** Supplied information follows **

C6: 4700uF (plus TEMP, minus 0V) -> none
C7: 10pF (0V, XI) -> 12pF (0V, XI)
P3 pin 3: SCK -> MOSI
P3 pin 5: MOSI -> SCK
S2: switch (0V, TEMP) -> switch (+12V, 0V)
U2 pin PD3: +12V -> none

** End of Supplied information **
** Supplied information follows **

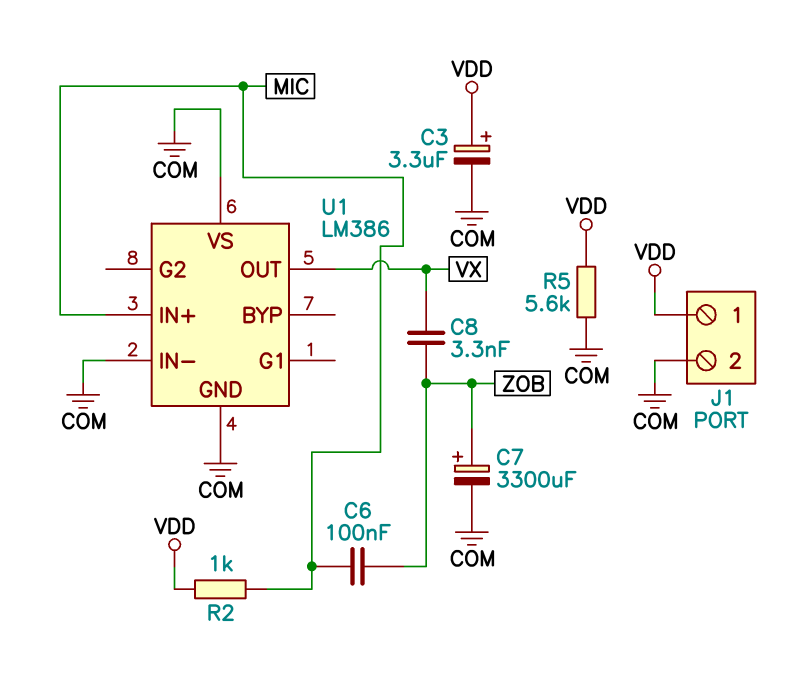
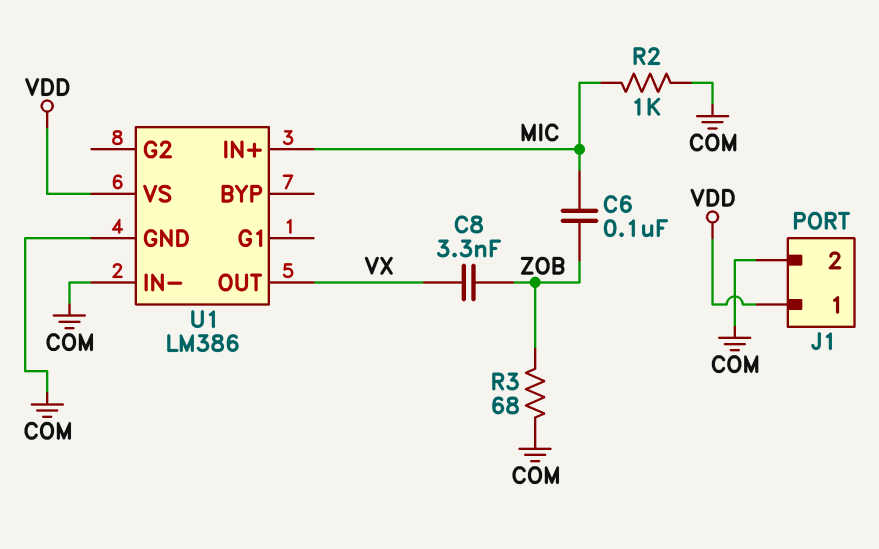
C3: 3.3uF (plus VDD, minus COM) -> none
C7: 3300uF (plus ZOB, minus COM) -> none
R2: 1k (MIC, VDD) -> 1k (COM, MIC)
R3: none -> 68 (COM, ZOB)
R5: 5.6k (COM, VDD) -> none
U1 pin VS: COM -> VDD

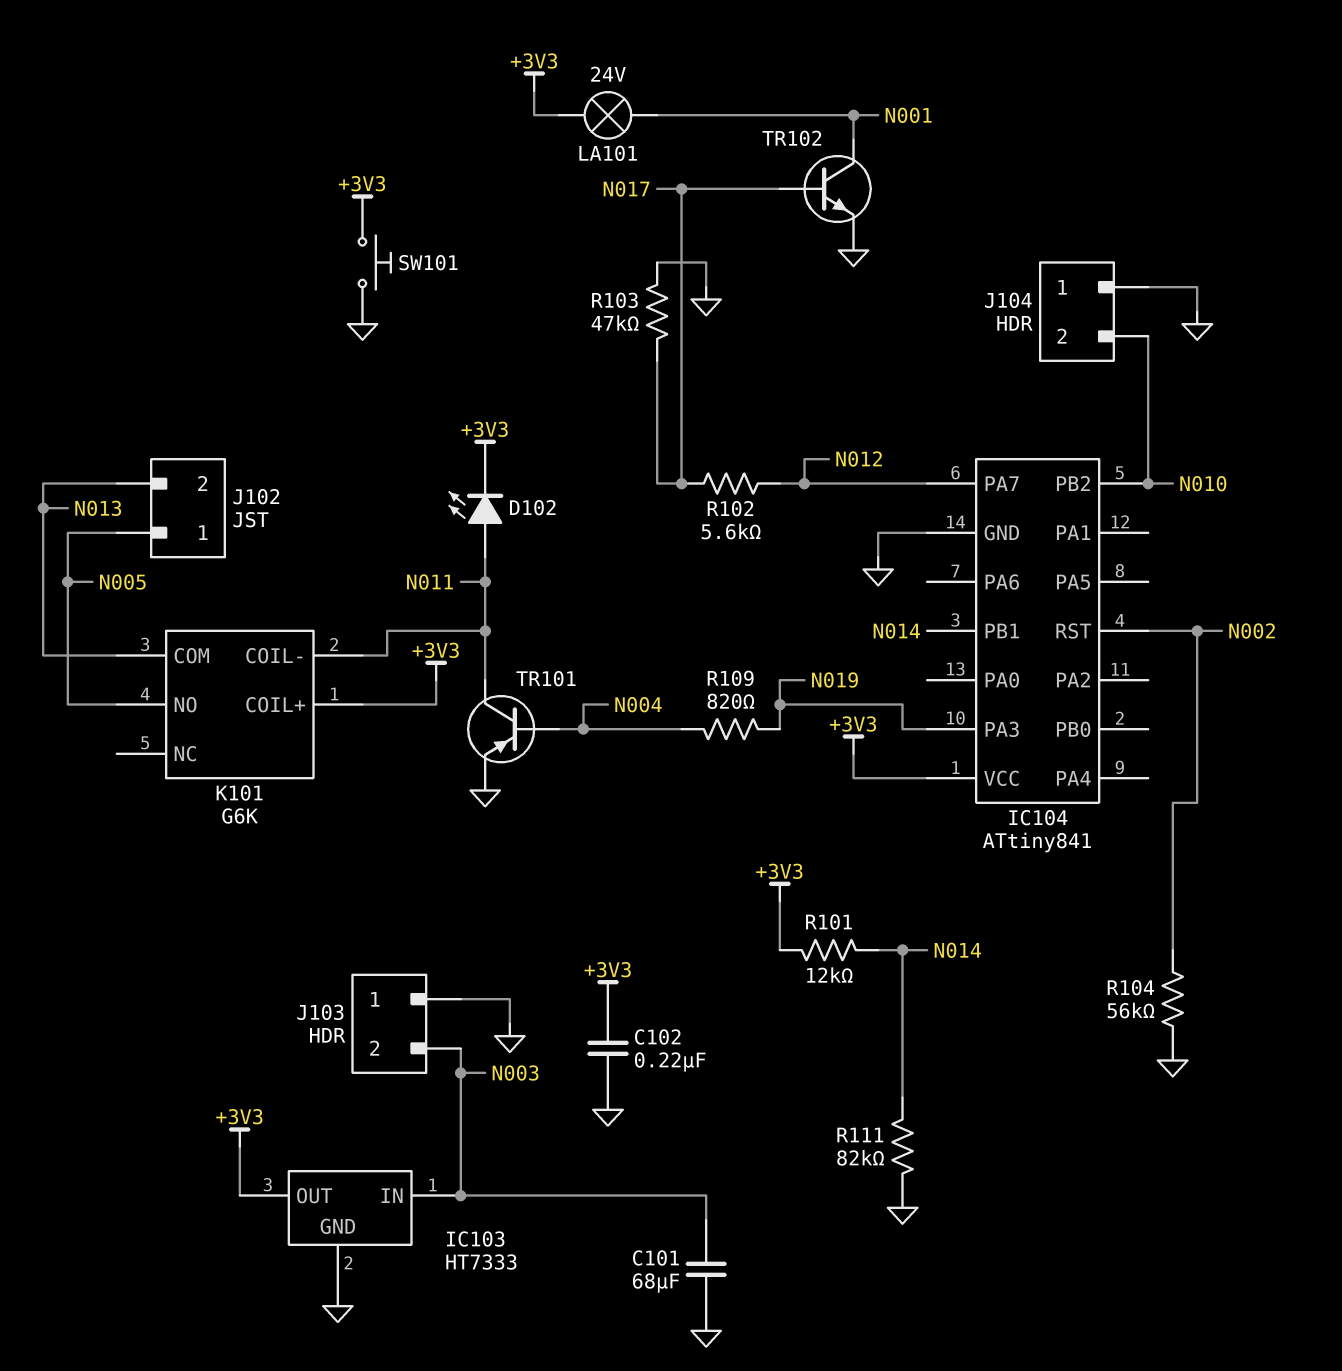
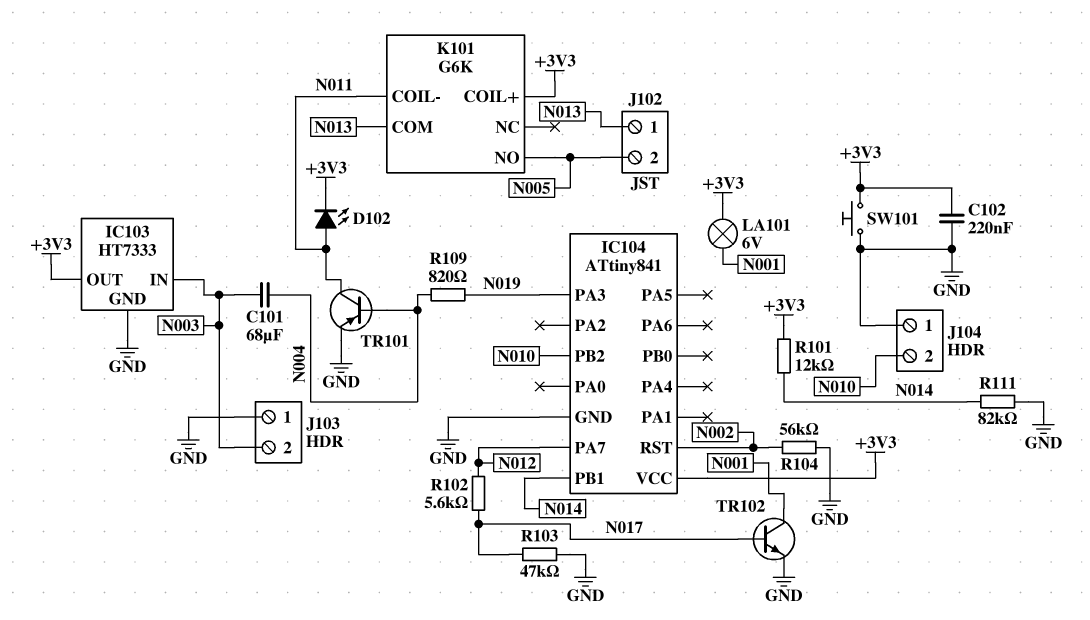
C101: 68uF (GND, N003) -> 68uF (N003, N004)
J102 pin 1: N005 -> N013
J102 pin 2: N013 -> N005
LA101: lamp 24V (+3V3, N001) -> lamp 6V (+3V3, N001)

** End of Supplied information **
** Supplied information follows **

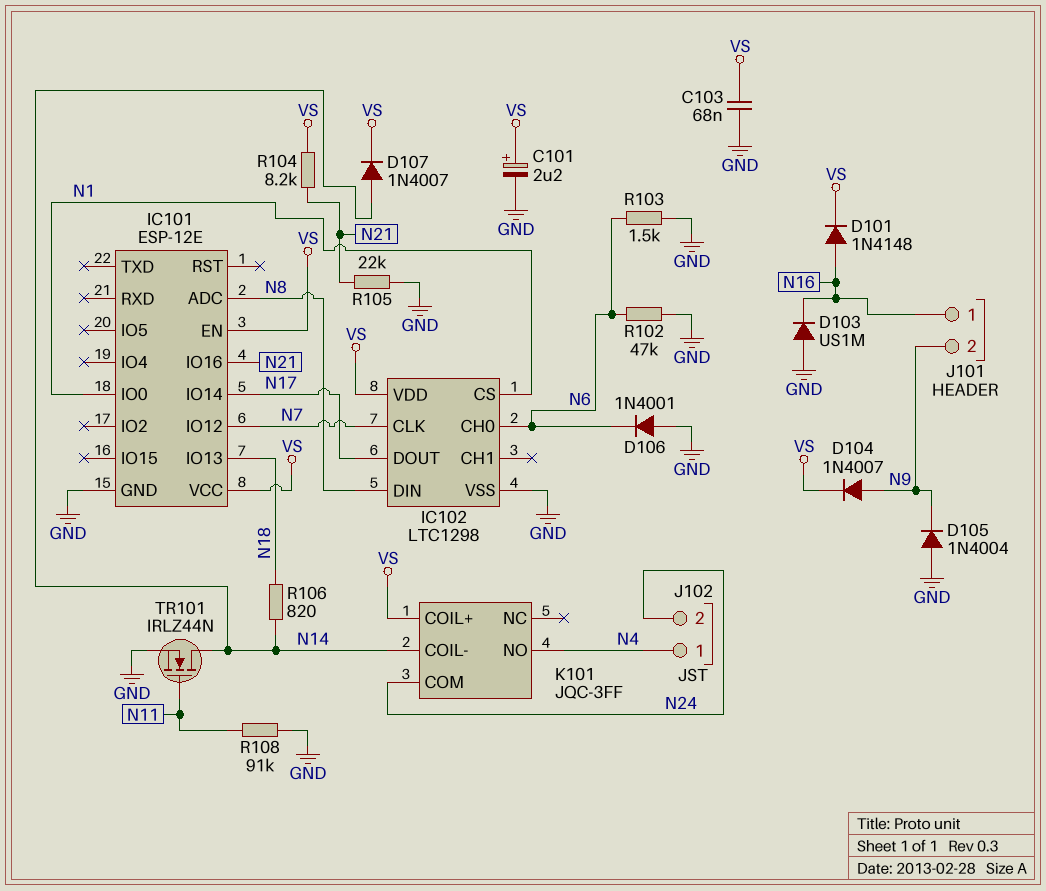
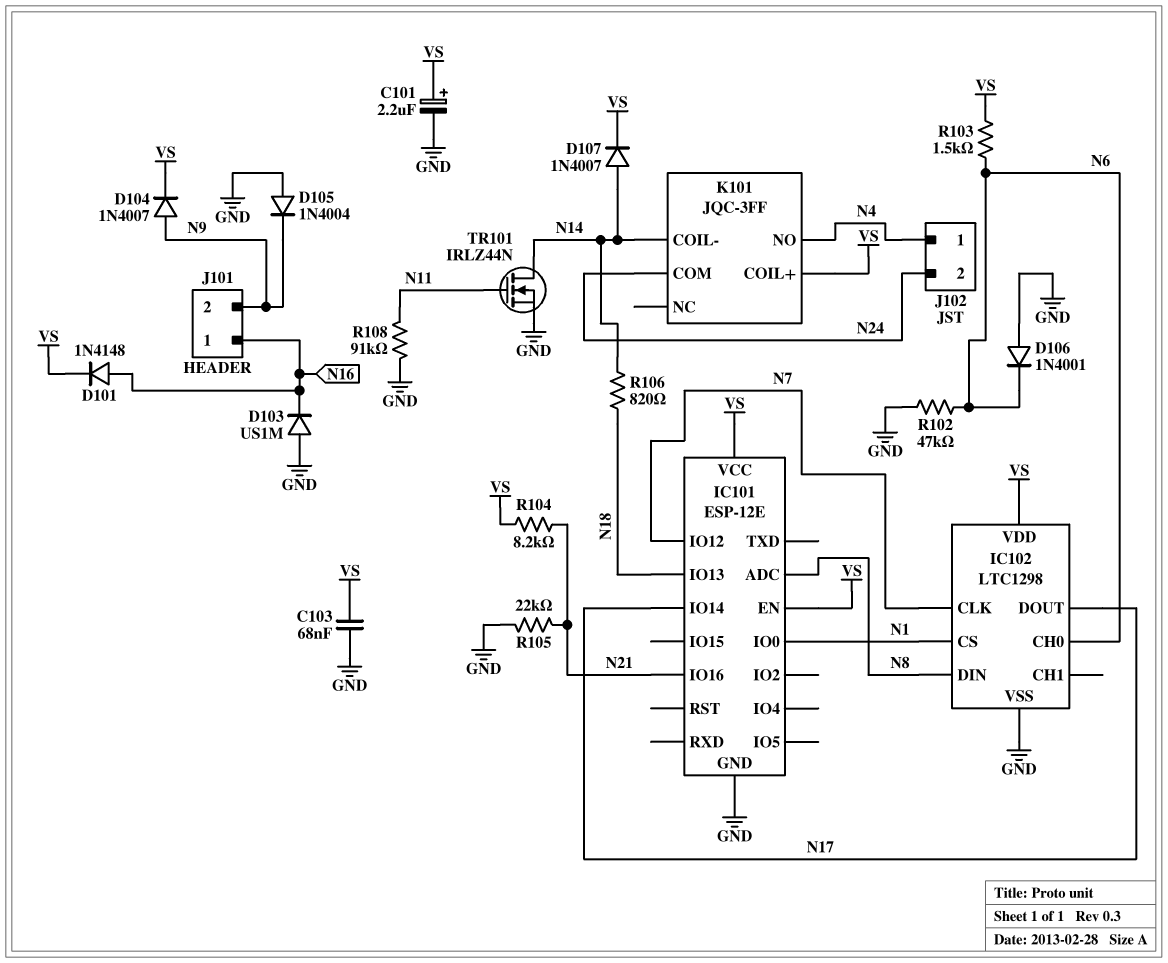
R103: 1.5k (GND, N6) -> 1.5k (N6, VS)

** End of Supplied information **

> [Your goal]: Going back over the entries above, copy word for word every line from the one that has "C101: 68uF (GND, N003) -> 68uF (N003, N004)" on through the one that has "LA101: lamp 24V".

> [Exercise solution]:
C101: 68uF (GND, N003) -> 68uF (N003, N004)
J102 pin 1: N005 -> N013
J102 pin 2: N013 -> N005
LA101: lamp 24V (+3V3, N001) -> lamp 6V (+3V3, N001)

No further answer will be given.